WHAT IS EXPECTED — Look through the material that follows and show every line with the string "none".

STORED DATA —

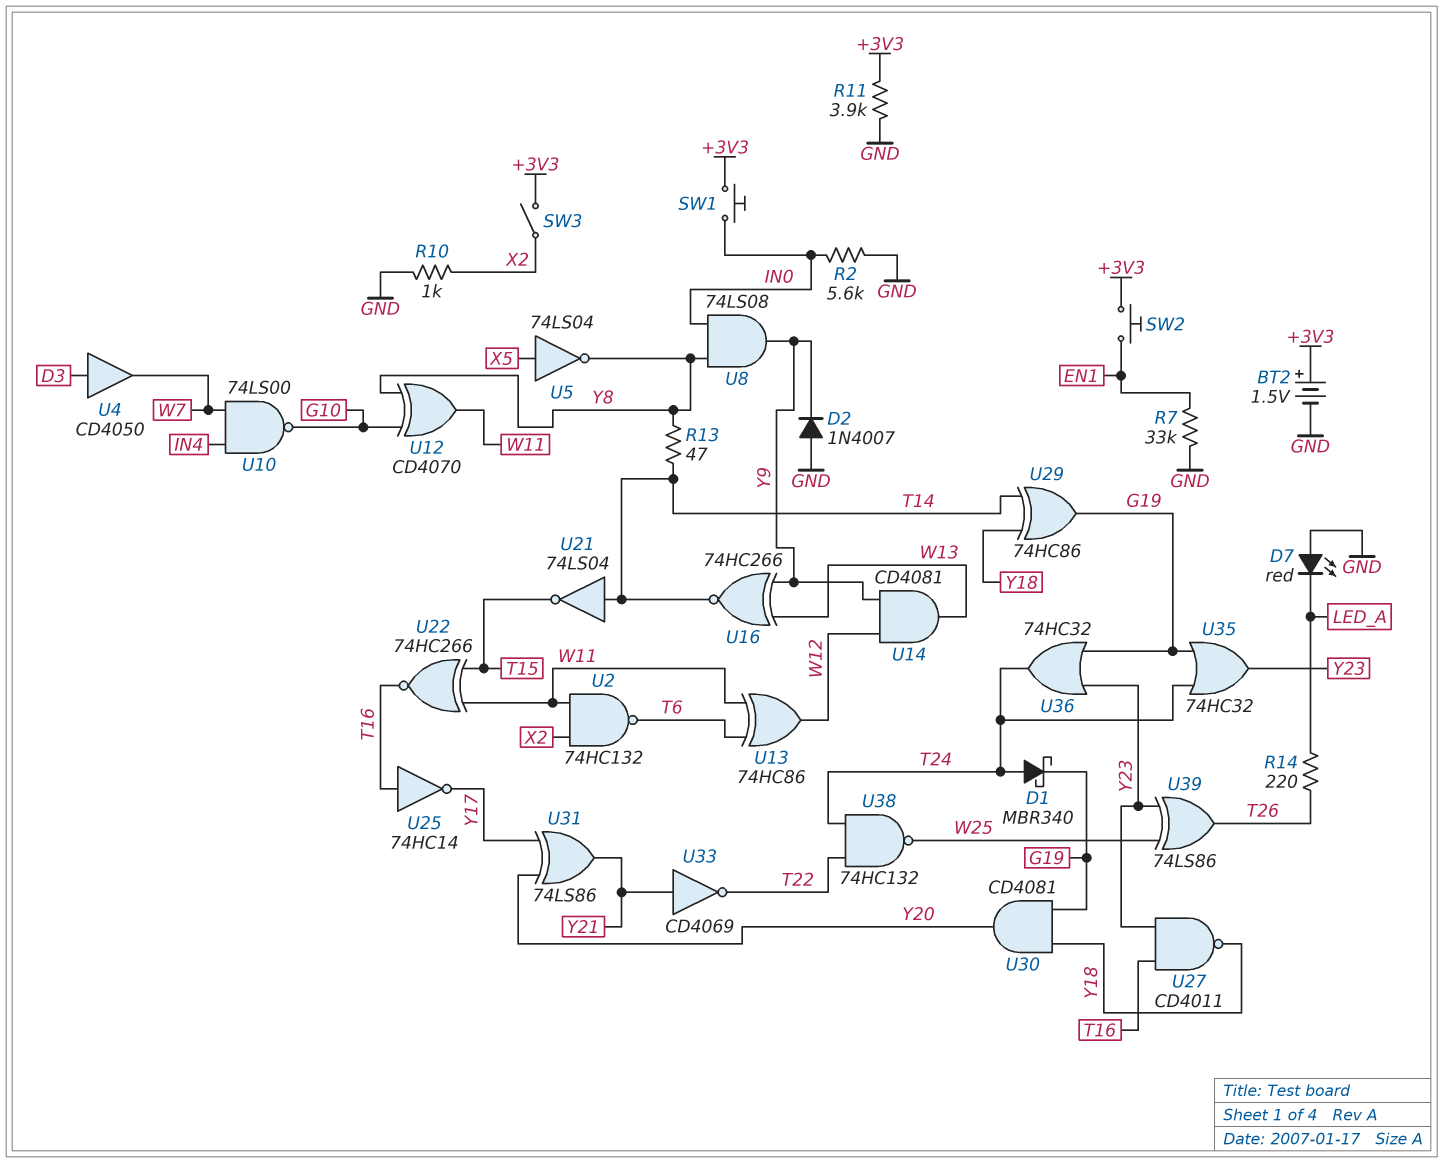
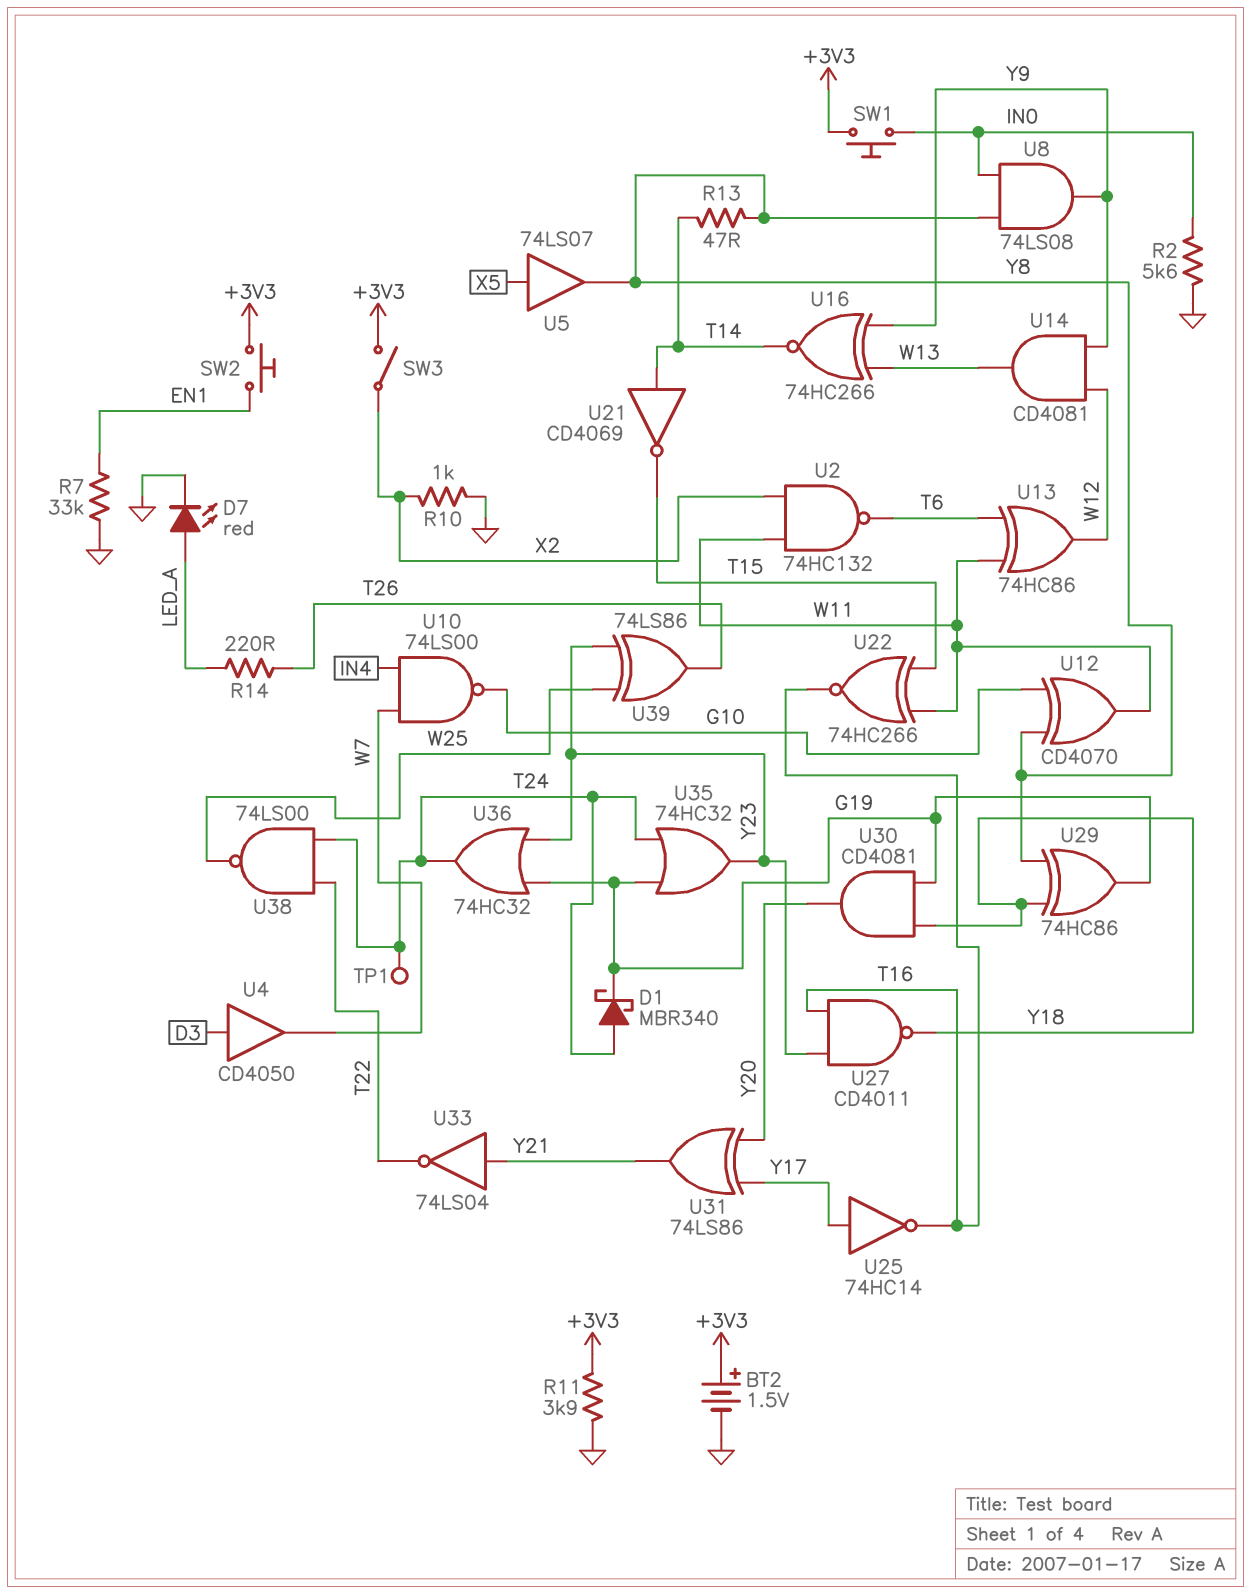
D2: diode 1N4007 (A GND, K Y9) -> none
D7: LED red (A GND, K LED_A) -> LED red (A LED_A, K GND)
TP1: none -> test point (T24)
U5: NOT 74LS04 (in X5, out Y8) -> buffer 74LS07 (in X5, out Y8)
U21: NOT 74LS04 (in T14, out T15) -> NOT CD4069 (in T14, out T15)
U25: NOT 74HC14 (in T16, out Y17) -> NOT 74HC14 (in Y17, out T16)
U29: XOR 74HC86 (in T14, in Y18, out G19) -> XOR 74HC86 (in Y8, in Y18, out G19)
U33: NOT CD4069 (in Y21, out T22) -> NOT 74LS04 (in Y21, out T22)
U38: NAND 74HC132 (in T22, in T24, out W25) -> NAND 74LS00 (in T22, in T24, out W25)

REPLY TO THE EXERCISE —
D2: diode 1N4007 (A GND, K Y9) -> none
TP1: none -> test point (T24)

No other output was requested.